_Problem_
Your copy must hold all of the data below, unchanged and without images.

_Raw data_
*** Begin section ***
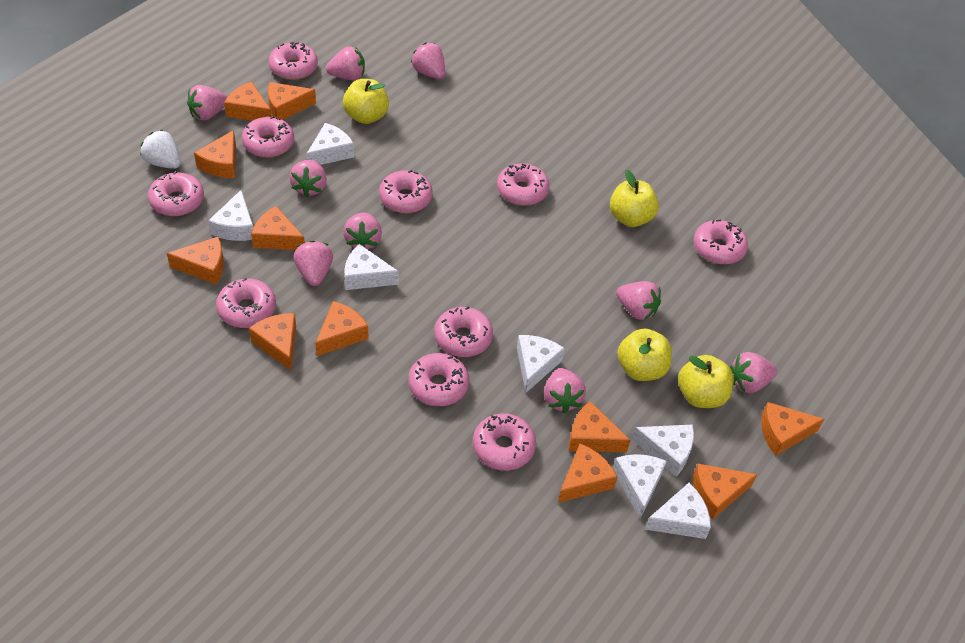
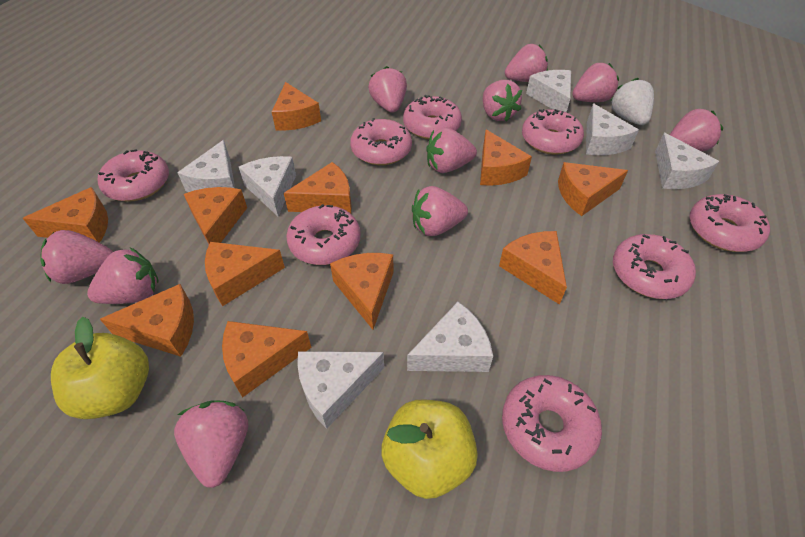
pink donut: 10 -> 8
pink strawberry: 9 -> 10
yellow apple: 4 -> 2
*** End section ***
_Exercise output_
pink donut: 10 -> 8
pink strawberry: 9 -> 10
yellow apple: 4 -> 2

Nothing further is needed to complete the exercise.